Information supplied START

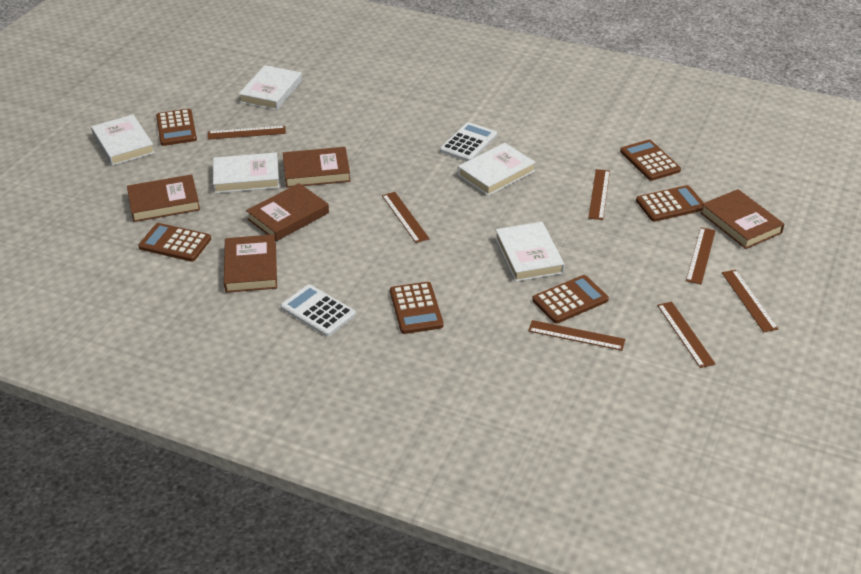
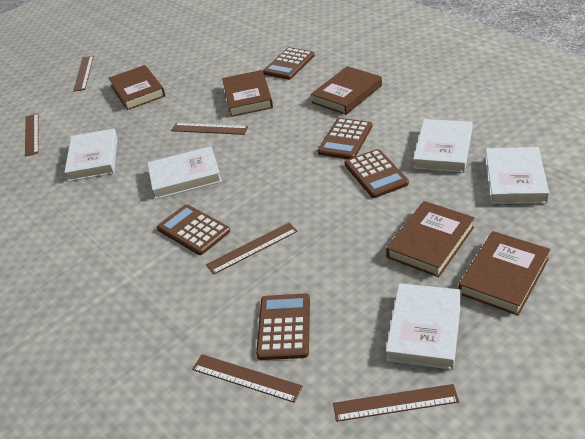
brown calculator: 6 -> 5
brown ruler: 7 -> 6
white calculator: 2 -> 0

Information supplied END

Exercise requirements:
When you write out the material above, keep every line exact and drop each picture.

Answer to the problem:
brown calculator: 6 -> 5
brown ruler: 7 -> 6
white calculator: 2 -> 0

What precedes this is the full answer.